[Difference listings]

——

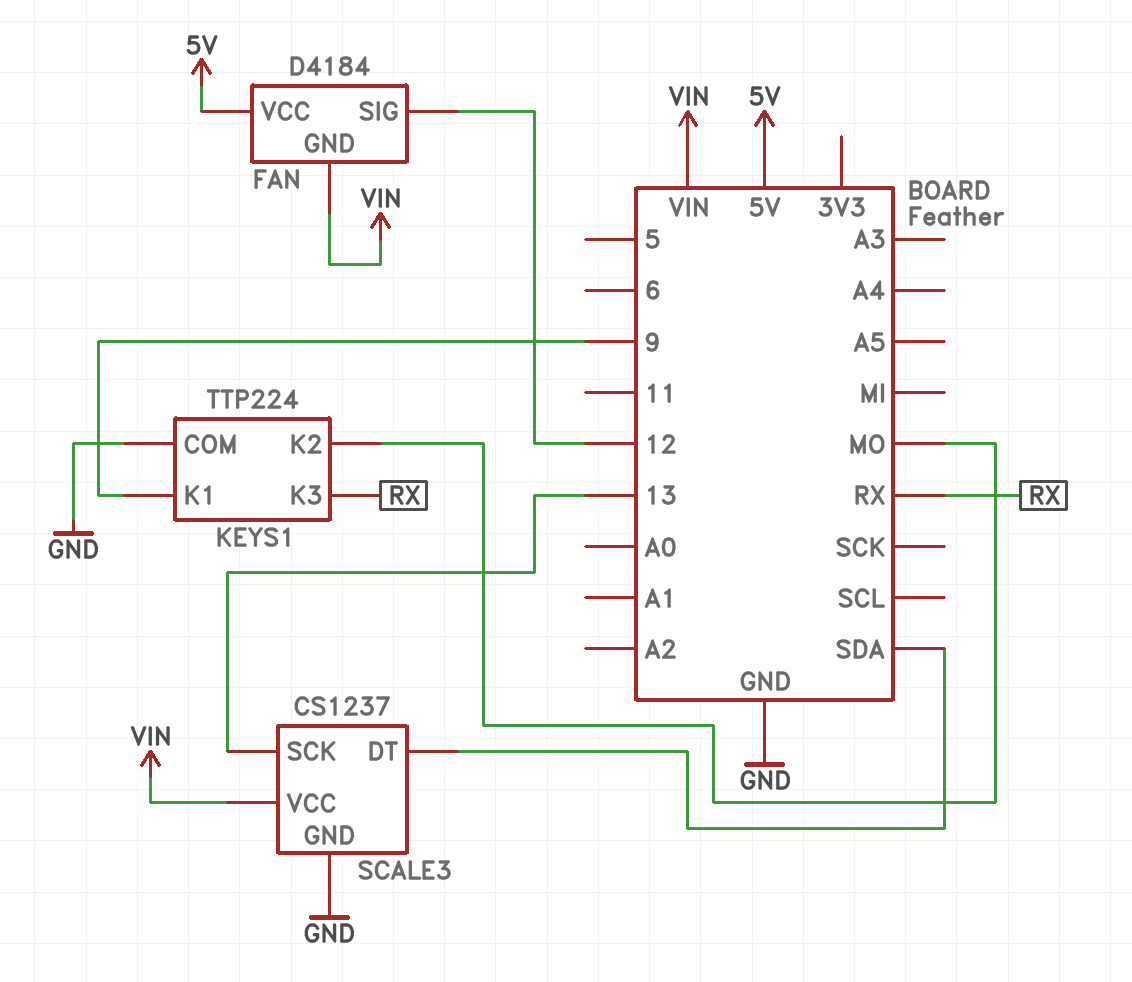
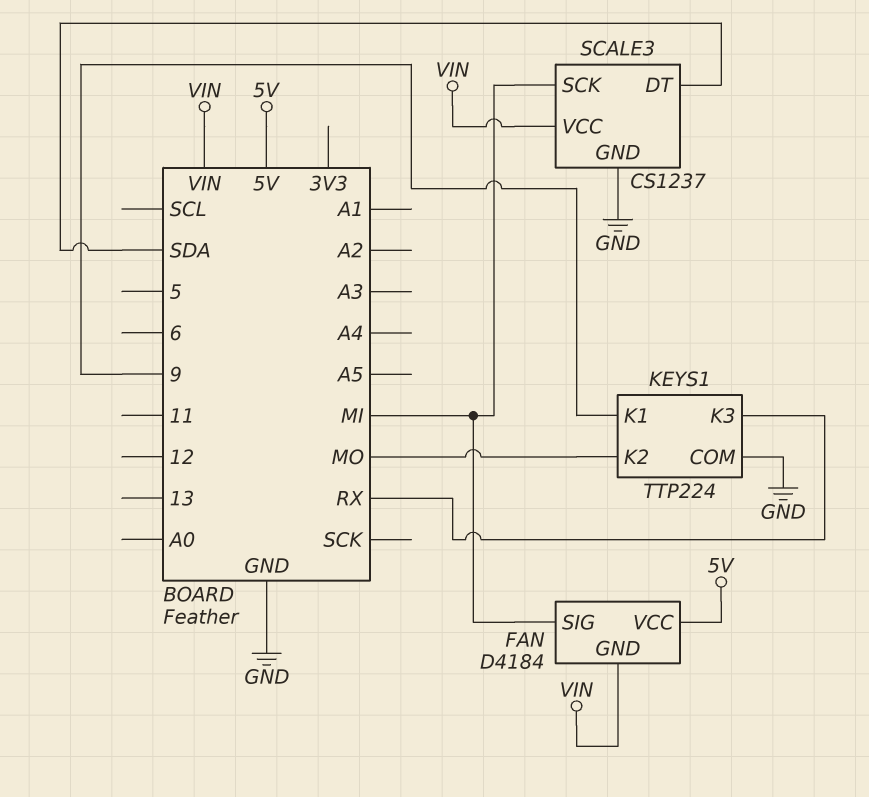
FAN pin SIG: 12 -> MI
SCALE3 pin SCK: 13 -> MI

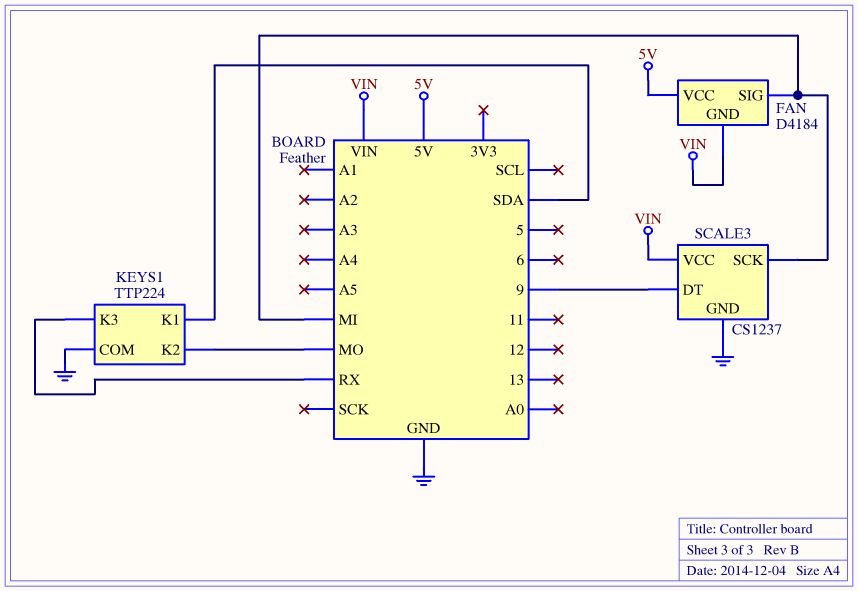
KEYS1 pin K1: 9 -> SDA
SCALE3 pin DT: SDA -> 9

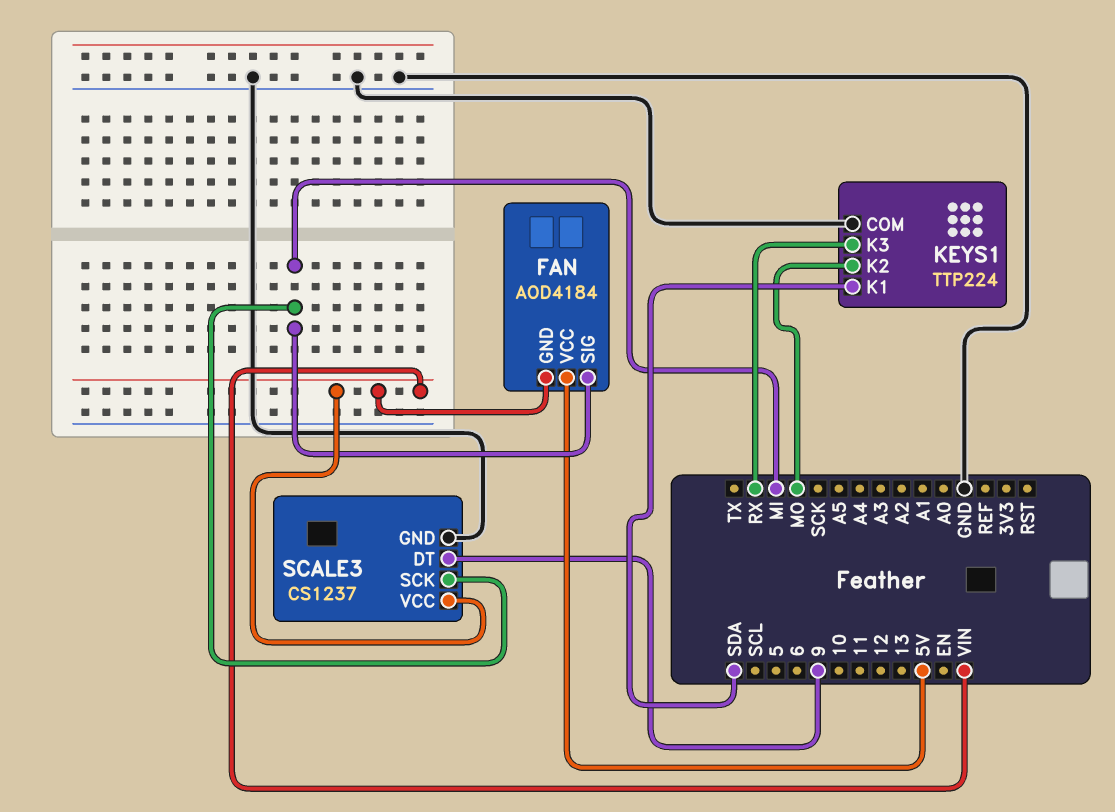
FAN: D4184 -> AOD4184

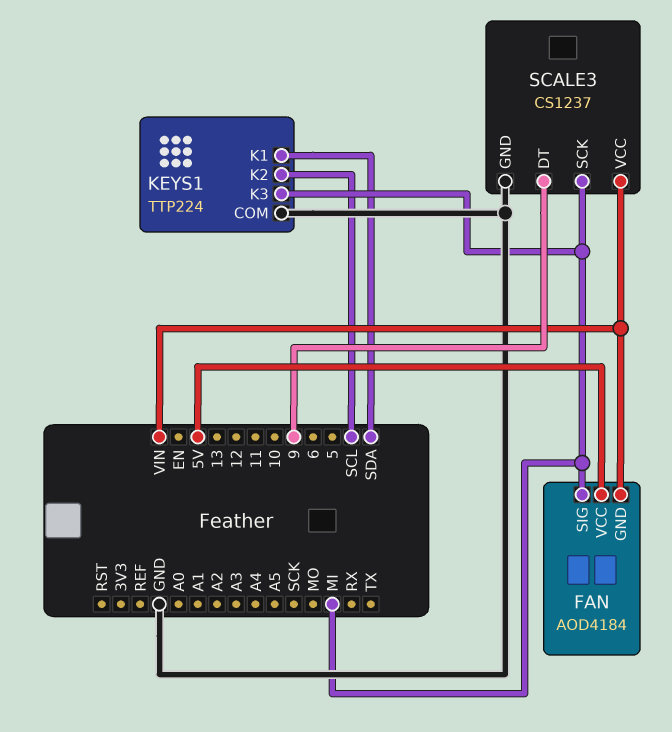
KEYS1 pin K2: MO -> SCL
KEYS1 pin K3: RX -> MI

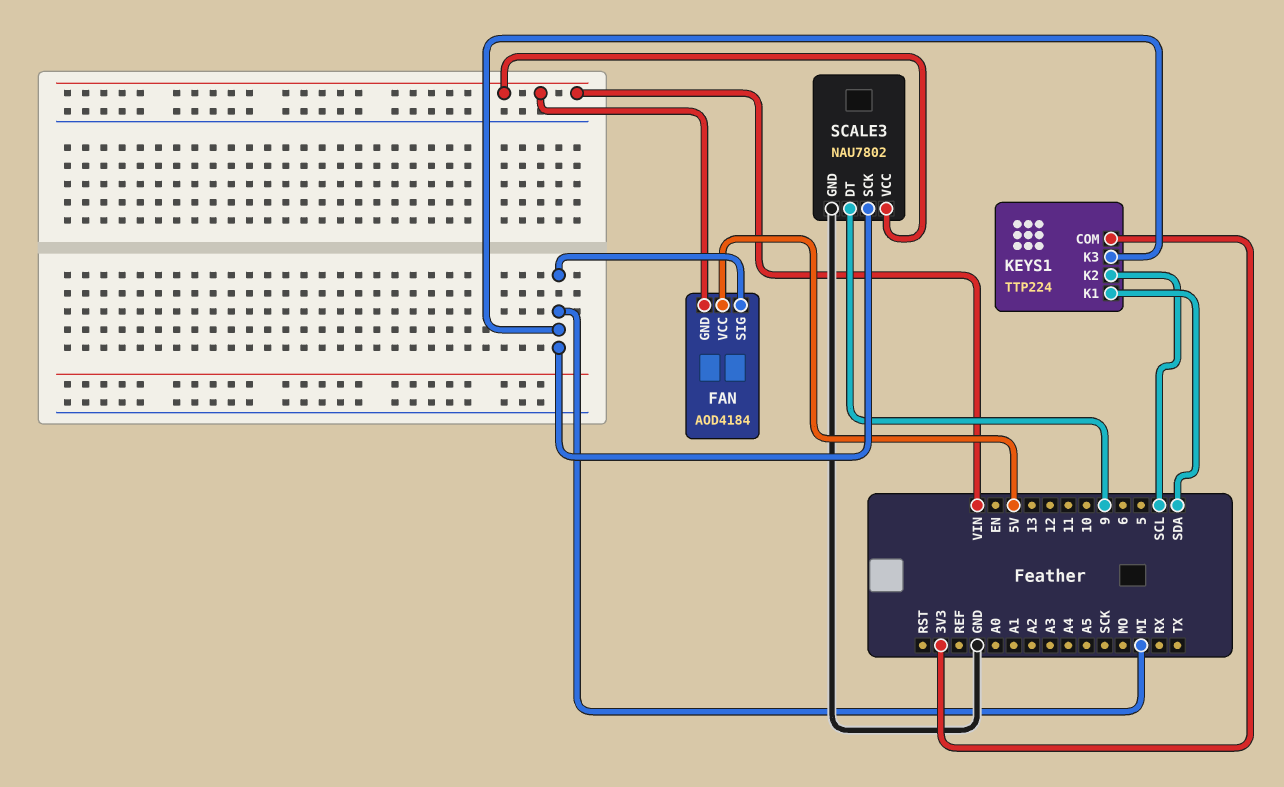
KEYS1 pin COM: GND -> 3V3
SCALE3: CS1237 -> NAU7802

——

Only the lines from the one containing "SCALE3 pin DT: SDA -> 9" through the last line of the data may appear in the answer, each given again exactly and with pictures left out.

SCALE3 pin DT: SDA -> 9

FAN: D4184 -> AOD4184

KEYS1 pin K2: MO -> SCL
KEYS1 pin K3: RX -> MI

KEYS1 pin COM: GND -> 3V3
SCALE3: CS1237 -> NAU7802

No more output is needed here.